**About this task:**
Work through the lines below and count those holding "turned"; reply with the number only.

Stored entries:

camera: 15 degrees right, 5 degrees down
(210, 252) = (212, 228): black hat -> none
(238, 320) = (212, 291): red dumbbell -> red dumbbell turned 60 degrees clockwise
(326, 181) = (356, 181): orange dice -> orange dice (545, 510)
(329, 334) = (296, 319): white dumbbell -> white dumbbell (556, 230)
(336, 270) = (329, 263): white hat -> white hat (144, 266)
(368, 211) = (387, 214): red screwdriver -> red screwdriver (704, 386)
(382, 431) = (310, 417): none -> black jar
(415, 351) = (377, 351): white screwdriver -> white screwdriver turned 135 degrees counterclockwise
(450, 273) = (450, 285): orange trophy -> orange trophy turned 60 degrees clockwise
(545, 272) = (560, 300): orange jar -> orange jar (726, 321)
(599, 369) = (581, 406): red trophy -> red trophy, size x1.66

**Task response:**
3